WORKING DATA.
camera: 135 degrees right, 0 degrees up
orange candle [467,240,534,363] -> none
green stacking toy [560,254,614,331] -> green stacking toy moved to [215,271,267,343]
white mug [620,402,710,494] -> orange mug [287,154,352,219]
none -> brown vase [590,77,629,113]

EXERCISE.
Copy out all the records exactly.

YOUR RESPONSE.
camera: 135 degrees right, 0 degrees up
orange candle [467,240,534,363] -> none
green stacking toy [560,254,614,331] -> green stacking toy moved to [215,271,267,343]
white mug [620,402,710,494] -> orange mug [287,154,352,219]
none -> brown vase [590,77,629,113]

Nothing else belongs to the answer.